═══ DATA
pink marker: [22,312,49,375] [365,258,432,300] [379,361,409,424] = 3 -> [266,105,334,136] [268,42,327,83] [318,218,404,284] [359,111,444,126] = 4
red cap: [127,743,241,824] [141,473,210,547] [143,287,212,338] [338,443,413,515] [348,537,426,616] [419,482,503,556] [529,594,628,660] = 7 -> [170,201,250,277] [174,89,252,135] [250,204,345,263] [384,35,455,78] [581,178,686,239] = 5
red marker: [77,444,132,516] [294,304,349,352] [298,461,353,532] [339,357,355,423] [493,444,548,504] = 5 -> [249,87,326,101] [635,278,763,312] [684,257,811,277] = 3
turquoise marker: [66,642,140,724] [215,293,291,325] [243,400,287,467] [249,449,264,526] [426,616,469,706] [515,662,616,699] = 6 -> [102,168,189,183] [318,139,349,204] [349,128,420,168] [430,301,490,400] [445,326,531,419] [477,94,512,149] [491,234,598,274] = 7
══════
═══ DATA
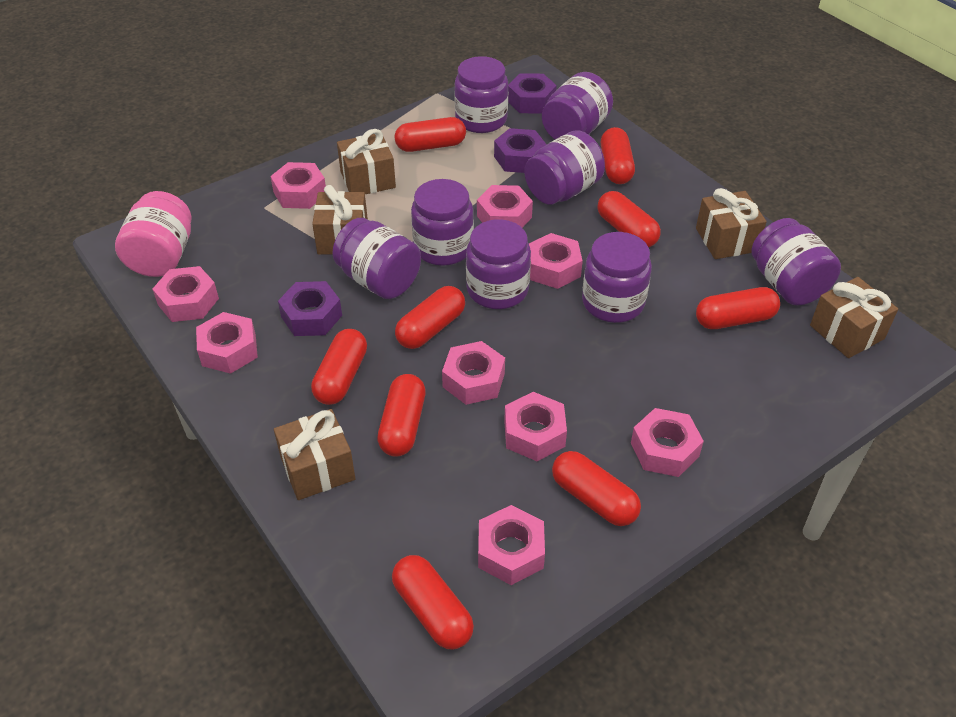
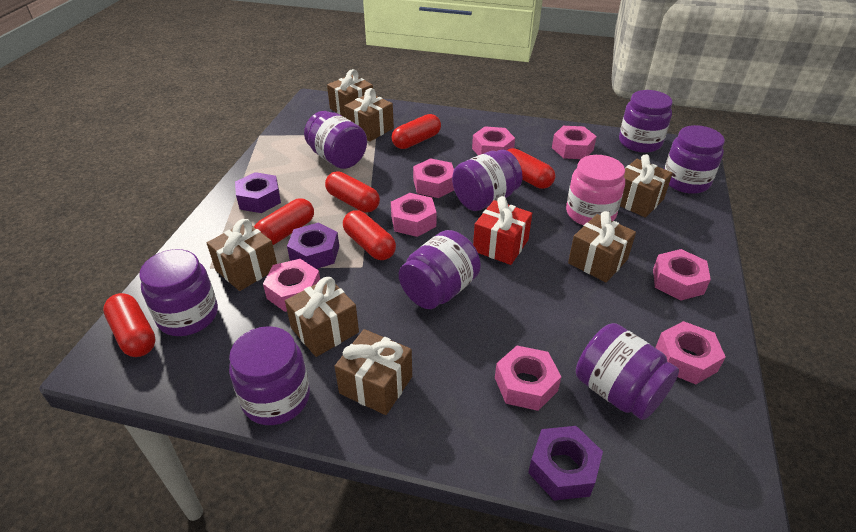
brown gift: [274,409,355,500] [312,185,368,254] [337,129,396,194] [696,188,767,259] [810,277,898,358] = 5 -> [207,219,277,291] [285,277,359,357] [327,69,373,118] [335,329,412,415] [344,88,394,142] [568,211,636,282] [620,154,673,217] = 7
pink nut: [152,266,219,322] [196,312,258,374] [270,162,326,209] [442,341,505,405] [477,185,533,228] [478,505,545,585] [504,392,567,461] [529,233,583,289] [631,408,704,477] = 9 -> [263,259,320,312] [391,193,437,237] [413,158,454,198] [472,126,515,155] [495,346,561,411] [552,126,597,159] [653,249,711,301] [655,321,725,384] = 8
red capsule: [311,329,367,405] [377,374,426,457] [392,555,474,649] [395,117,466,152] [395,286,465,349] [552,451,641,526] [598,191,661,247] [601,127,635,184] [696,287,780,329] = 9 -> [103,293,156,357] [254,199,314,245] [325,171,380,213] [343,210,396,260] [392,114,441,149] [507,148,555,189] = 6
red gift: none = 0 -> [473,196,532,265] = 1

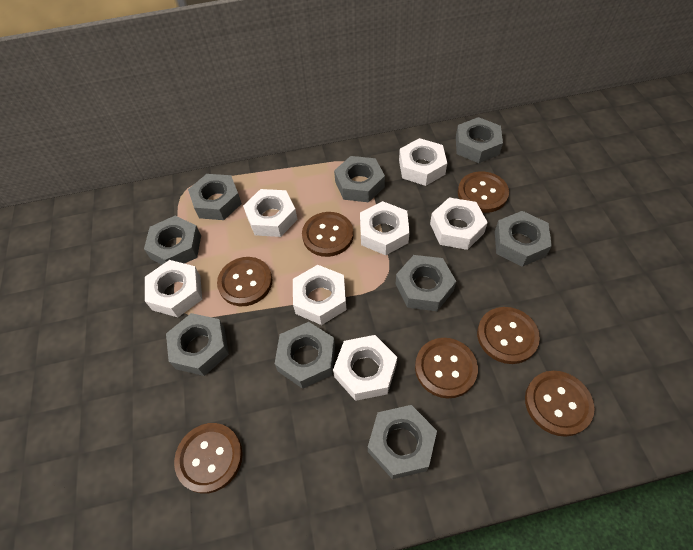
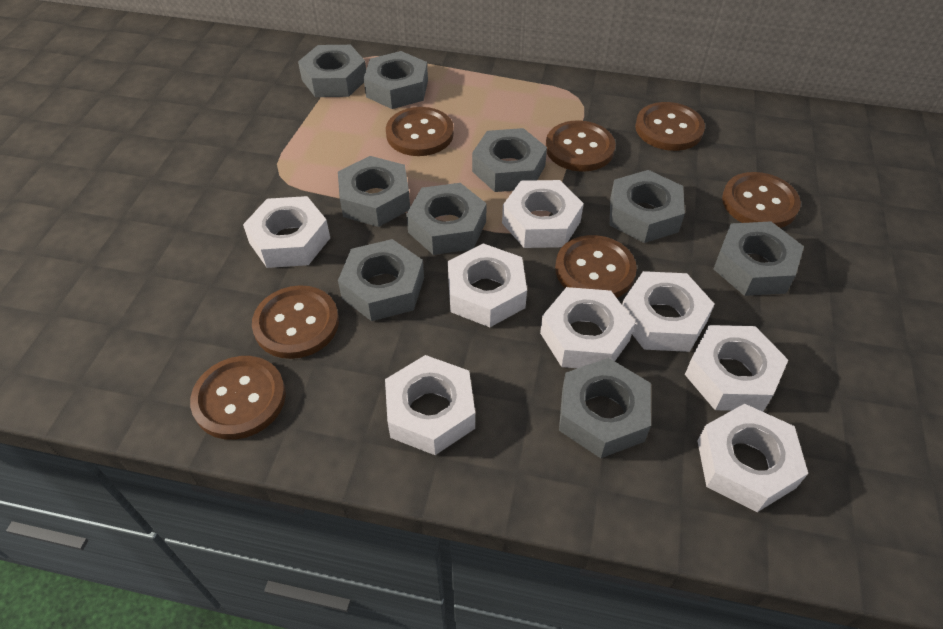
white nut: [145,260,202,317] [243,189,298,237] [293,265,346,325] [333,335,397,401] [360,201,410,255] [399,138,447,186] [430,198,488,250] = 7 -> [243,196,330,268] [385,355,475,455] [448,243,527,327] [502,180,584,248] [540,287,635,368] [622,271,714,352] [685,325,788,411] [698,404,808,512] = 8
══════
═══ DATA
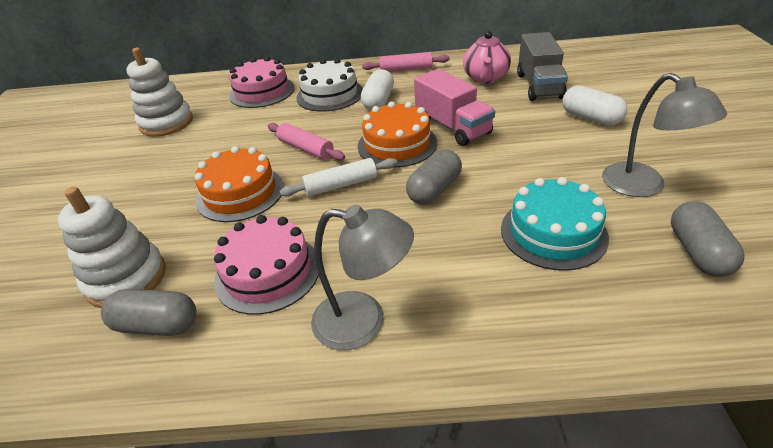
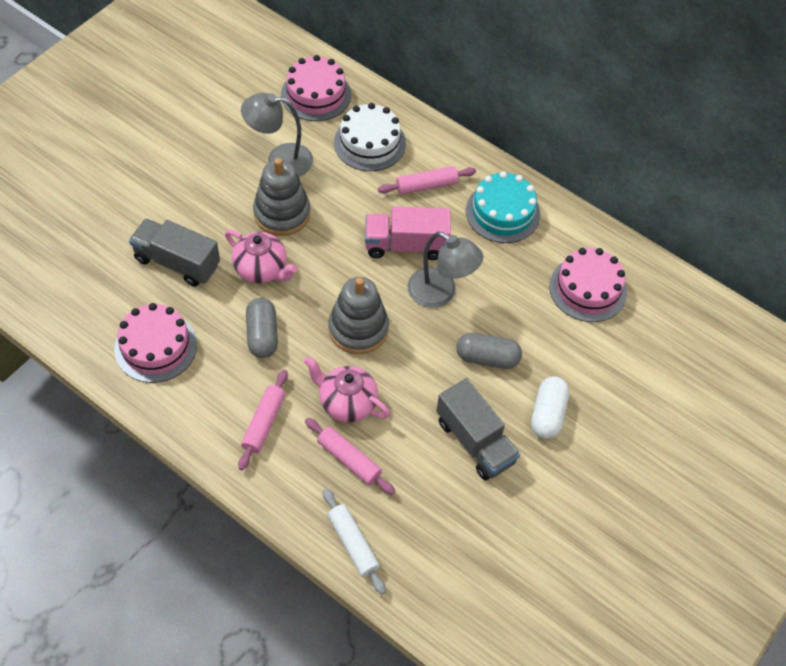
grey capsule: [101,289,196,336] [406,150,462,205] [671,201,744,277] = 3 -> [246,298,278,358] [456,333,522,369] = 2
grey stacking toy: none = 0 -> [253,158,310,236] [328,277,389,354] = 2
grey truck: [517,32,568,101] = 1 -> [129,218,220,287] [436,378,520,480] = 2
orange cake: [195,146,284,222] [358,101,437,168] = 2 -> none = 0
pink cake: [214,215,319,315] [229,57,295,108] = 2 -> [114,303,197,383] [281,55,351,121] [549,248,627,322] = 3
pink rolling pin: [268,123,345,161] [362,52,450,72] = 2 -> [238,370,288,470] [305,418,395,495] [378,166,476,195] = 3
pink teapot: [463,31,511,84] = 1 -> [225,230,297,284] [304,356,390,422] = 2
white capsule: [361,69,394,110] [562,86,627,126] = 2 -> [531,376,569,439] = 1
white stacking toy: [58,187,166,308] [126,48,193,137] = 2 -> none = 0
══════
Please give an exact copy of the lines above, beginning with the line containing "orange cake: [195,146,284,222]" and running through the line containing "white stacking toy: [58,187,166,308]", and of no other lines.

#### TASK OUTPUT:
orange cake: [195,146,284,222] [358,101,437,168] = 2 -> none = 0
pink cake: [214,215,319,315] [229,57,295,108] = 2 -> [114,303,197,383] [281,55,351,121] [549,248,627,322] = 3
pink rolling pin: [268,123,345,161] [362,52,450,72] = 2 -> [238,370,288,470] [305,418,395,495] [378,166,476,195] = 3
pink teapot: [463,31,511,84] = 1 -> [225,230,297,284] [304,356,390,422] = 2
white capsule: [361,69,394,110] [562,86,627,126] = 2 -> [531,376,569,439] = 1
white stacking toy: [58,187,166,308] [126,48,193,137] = 2 -> none = 0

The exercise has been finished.